- _WORK TO COMPLETE_
Check each line of the entries below for the word "slope", and copy out the ones that have it.

=== Begin Enclosure ===

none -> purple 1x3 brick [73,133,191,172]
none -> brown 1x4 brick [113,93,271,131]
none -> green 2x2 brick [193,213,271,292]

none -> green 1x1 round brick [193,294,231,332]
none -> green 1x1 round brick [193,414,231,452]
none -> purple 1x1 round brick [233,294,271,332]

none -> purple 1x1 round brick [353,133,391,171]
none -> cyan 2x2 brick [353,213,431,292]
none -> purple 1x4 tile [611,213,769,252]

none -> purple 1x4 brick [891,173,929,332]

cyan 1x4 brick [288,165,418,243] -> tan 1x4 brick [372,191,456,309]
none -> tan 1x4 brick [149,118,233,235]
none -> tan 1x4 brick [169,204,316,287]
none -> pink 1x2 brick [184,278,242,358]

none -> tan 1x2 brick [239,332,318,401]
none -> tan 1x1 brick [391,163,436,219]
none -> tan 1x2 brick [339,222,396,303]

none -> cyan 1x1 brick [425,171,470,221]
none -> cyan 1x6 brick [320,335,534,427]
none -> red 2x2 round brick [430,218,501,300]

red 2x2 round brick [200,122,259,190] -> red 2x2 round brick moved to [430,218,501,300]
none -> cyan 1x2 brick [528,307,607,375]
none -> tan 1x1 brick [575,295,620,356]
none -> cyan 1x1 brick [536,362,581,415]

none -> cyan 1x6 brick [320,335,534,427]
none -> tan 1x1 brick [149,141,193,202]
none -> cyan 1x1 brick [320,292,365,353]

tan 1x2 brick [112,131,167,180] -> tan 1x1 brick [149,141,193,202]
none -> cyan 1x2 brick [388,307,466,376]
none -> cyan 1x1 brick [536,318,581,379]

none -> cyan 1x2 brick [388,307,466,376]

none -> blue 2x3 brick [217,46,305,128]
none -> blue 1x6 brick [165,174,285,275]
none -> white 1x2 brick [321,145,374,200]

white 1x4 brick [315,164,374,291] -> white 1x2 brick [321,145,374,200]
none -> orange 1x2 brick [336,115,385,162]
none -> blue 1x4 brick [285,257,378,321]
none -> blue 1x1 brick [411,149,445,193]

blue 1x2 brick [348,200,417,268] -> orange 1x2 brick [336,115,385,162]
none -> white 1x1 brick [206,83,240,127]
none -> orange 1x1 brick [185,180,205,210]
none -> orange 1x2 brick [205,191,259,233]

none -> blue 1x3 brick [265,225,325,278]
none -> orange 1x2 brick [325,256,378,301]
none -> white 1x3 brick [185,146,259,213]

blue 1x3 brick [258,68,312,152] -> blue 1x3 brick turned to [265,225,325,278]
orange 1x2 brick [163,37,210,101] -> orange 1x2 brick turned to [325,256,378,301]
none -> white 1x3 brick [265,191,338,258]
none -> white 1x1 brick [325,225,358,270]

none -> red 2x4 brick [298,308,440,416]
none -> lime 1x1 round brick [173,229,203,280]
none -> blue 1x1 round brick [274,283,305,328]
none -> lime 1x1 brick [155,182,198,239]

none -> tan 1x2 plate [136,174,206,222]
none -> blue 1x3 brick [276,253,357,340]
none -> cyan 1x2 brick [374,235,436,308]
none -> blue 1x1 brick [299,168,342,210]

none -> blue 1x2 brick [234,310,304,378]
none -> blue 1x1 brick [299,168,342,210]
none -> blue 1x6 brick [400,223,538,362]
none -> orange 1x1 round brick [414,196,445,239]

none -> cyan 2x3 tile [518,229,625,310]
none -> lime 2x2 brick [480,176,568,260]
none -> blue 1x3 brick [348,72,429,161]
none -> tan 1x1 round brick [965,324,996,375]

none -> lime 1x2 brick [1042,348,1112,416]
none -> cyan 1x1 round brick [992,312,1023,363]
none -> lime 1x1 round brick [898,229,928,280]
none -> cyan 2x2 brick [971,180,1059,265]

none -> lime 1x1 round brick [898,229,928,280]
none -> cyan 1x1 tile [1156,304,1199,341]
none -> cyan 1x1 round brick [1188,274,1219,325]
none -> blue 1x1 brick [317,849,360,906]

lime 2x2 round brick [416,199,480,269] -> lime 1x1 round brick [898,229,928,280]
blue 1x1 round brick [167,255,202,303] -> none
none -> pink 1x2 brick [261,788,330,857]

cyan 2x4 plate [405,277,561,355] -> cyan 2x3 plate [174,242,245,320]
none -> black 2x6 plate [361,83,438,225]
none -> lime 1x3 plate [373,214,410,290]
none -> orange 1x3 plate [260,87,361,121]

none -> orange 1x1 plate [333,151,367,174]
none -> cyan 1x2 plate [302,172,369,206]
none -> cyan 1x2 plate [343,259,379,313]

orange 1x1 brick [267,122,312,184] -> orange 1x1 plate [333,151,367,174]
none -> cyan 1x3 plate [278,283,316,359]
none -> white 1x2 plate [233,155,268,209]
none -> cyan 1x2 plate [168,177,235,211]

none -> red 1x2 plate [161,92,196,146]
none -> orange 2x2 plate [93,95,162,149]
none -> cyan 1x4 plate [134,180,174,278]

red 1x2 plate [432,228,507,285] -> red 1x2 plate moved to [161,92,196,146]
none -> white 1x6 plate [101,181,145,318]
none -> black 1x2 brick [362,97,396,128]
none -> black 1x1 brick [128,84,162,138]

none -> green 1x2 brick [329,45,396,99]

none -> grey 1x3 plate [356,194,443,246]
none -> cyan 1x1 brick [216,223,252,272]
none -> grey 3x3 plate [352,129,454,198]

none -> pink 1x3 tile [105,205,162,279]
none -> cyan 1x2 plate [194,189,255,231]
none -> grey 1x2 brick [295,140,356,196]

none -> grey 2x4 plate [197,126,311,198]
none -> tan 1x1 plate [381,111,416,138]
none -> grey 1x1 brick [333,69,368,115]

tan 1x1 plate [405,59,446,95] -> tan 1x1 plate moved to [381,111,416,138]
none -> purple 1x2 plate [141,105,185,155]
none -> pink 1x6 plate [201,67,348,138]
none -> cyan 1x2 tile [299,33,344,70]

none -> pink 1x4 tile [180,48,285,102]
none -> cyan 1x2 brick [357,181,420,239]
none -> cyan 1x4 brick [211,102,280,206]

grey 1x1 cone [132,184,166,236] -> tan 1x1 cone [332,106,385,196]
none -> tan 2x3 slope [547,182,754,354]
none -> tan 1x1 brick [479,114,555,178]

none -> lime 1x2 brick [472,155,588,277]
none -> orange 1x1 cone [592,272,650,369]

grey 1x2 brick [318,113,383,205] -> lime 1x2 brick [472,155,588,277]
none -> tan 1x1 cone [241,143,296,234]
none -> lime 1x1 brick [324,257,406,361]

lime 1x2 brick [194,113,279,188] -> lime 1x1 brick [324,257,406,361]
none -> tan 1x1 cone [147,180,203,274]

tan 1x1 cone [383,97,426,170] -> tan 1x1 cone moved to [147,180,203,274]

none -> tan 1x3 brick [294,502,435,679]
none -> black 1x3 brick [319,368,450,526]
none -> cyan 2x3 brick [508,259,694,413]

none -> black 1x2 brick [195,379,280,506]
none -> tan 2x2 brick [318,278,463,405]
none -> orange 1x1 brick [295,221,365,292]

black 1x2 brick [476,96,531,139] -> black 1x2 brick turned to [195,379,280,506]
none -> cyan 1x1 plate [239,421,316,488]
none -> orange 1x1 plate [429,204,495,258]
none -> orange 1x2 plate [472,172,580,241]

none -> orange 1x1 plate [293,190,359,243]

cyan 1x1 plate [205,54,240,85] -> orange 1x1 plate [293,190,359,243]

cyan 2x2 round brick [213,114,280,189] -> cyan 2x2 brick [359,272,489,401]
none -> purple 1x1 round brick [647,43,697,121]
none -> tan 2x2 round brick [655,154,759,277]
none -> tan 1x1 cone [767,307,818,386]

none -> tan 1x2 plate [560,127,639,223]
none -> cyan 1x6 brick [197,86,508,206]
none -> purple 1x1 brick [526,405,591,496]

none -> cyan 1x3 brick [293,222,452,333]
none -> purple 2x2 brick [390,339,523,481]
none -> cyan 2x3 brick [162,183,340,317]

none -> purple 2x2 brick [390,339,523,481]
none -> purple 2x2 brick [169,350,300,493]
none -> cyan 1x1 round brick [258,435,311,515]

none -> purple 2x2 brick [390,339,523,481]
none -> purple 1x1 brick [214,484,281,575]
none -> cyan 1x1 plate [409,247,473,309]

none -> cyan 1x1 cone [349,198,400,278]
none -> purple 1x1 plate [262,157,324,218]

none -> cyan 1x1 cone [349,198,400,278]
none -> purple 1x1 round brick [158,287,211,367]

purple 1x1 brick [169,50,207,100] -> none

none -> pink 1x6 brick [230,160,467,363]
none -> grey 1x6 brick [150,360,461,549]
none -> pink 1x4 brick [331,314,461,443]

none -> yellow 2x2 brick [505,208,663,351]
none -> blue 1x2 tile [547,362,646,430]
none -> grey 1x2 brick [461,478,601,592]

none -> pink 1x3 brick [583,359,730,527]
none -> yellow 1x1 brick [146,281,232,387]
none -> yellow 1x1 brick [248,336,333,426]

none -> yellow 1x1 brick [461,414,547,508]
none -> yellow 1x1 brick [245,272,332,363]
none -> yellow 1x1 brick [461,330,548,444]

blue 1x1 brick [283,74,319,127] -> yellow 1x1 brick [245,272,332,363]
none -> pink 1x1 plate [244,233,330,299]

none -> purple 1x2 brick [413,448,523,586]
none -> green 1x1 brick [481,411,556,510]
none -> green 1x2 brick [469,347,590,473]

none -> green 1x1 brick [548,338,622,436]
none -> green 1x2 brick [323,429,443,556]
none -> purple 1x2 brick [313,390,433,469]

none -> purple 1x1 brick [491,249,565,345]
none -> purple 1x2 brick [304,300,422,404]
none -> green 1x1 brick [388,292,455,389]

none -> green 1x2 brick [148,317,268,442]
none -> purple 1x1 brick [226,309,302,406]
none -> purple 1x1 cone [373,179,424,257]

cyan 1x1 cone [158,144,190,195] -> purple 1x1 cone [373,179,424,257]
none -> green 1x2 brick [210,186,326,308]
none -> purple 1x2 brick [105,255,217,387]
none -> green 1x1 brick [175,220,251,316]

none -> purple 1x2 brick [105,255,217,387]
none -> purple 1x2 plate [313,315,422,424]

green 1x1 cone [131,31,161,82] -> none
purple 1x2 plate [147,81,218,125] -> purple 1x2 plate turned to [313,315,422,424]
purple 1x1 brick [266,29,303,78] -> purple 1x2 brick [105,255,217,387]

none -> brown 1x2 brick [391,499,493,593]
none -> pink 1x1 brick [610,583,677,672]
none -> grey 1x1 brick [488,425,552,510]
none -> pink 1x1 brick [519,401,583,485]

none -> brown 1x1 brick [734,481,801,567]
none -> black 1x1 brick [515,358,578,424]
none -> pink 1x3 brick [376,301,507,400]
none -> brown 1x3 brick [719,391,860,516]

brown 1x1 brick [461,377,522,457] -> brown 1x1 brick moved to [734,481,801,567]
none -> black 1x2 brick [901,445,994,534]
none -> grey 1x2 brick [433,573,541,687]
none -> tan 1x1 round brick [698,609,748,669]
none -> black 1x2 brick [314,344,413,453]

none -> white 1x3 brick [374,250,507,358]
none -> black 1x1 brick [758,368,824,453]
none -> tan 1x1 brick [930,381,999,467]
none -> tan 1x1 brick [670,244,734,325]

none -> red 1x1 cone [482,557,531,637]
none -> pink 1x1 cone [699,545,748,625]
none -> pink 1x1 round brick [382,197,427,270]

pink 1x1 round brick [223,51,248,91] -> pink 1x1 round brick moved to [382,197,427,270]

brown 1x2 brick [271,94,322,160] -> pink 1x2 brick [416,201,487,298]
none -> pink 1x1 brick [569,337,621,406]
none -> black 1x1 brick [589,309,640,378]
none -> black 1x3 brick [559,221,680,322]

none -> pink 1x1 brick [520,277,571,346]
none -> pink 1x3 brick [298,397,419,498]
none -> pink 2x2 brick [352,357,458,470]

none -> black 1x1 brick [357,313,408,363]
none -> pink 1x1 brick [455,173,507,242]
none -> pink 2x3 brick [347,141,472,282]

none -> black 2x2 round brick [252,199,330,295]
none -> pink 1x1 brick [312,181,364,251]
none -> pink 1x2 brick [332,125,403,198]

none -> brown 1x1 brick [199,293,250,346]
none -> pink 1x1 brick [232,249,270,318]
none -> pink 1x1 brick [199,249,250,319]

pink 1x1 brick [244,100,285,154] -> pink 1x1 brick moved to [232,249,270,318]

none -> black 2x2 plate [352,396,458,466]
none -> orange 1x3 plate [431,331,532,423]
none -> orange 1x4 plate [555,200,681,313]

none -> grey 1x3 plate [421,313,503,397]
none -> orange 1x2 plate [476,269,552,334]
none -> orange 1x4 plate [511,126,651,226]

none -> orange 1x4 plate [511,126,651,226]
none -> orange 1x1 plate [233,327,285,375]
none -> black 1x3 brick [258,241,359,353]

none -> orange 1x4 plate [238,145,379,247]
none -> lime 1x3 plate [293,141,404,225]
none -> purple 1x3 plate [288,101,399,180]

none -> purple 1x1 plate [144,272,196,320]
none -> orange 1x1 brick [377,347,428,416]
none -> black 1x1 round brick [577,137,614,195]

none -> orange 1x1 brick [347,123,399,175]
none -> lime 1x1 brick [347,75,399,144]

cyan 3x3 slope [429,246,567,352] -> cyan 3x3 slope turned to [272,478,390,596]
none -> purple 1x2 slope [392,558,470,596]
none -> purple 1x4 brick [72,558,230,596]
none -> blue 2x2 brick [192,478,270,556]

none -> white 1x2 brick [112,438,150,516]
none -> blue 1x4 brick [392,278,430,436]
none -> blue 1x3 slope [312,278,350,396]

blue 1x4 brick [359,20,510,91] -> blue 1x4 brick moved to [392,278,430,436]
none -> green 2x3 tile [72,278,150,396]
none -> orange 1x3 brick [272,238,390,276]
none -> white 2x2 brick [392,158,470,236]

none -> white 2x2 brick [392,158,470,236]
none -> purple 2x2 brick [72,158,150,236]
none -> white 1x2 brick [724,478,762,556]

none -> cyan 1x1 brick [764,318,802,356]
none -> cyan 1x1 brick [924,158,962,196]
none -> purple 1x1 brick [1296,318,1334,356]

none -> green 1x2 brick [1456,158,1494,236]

=== End Enclosure ===

- _SOLUTION TO THIS TASK_
none -> tan 2x3 slope [547,182,754,354]
cyan 3x3 slope [429,246,567,352] -> cyan 3x3 slope turned to [272,478,390,596]
none -> purple 1x2 slope [392,558,470,596]
none -> blue 1x3 slope [312,278,350,396]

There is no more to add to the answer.